# [Task requirements]
Your task is to copy every line below that contains the word "degrees".

(Colored object listings)

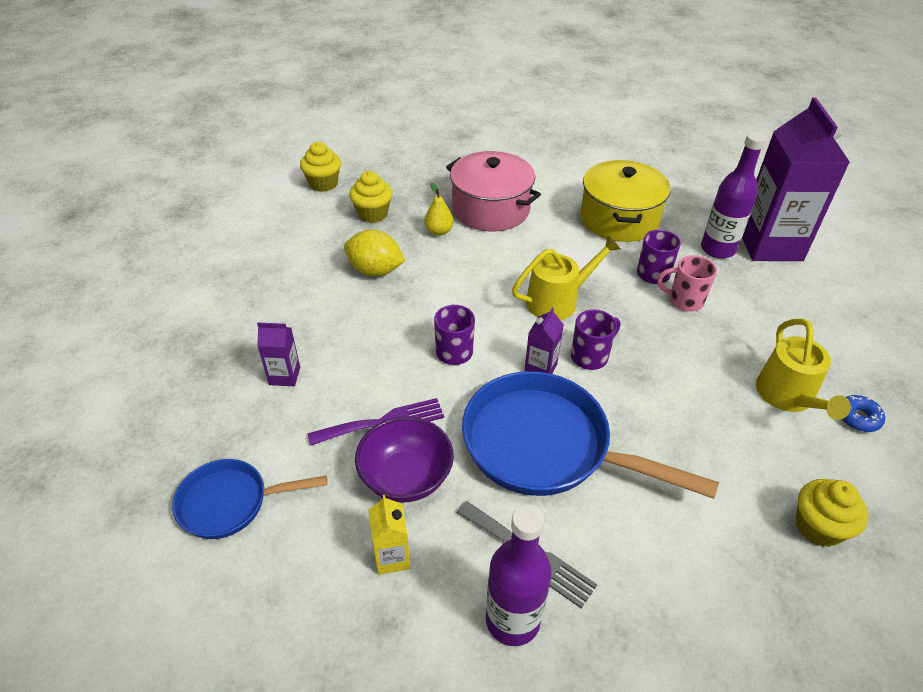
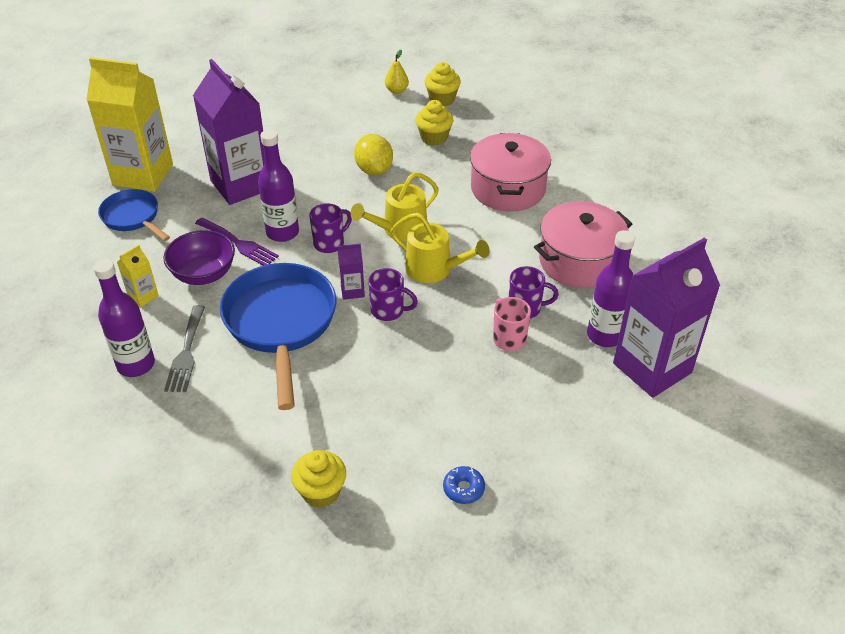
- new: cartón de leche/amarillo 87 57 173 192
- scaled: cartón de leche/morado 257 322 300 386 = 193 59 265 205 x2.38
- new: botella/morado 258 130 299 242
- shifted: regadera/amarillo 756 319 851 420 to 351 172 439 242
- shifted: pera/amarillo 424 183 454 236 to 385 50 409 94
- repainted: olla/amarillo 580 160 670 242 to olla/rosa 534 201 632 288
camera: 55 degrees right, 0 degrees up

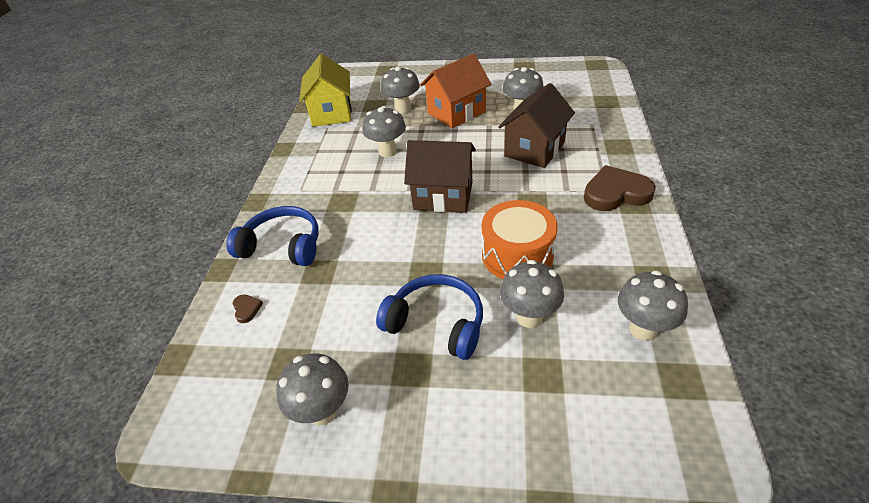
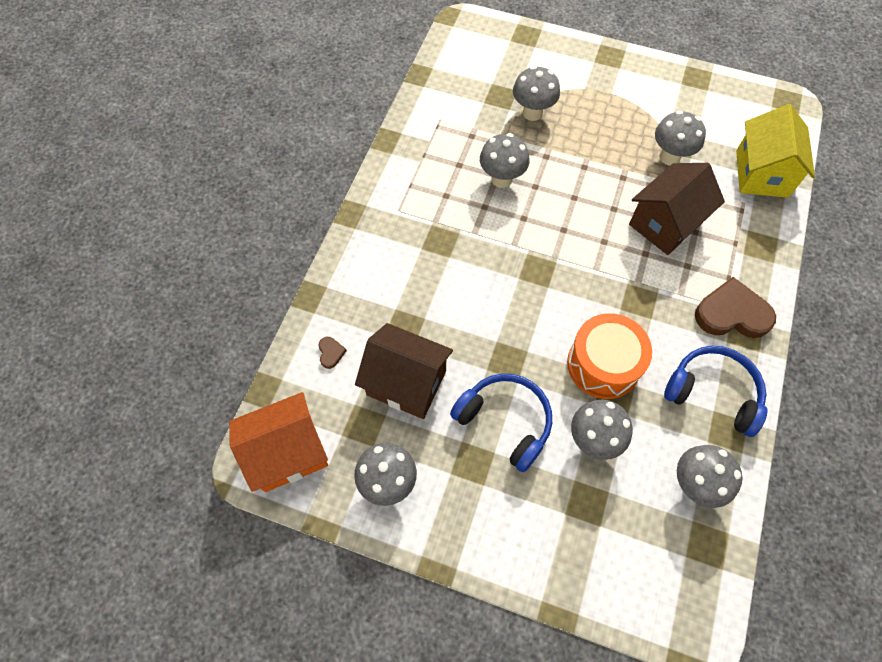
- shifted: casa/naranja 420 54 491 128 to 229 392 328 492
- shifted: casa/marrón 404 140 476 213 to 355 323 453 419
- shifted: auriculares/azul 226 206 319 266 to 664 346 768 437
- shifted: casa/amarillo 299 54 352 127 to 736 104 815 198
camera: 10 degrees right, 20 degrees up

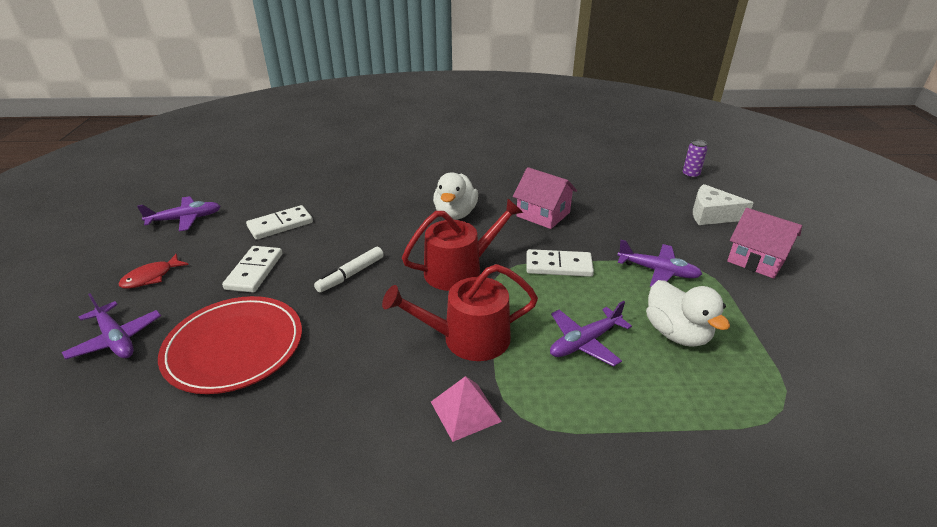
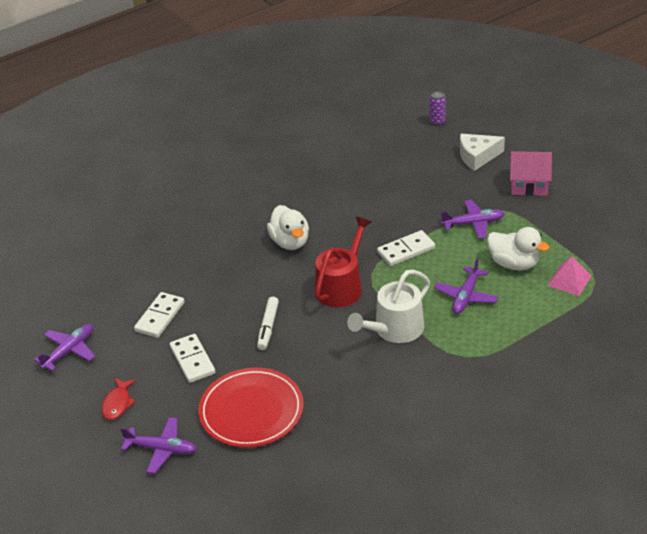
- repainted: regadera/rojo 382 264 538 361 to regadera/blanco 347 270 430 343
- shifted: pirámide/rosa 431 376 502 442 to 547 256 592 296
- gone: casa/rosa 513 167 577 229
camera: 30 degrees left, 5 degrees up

# [Solved problem]
camera: 55 degrees right, 0 degrees up
camera: 10 degrees right, 20 degrees up
camera: 30 degrees left, 5 degrees up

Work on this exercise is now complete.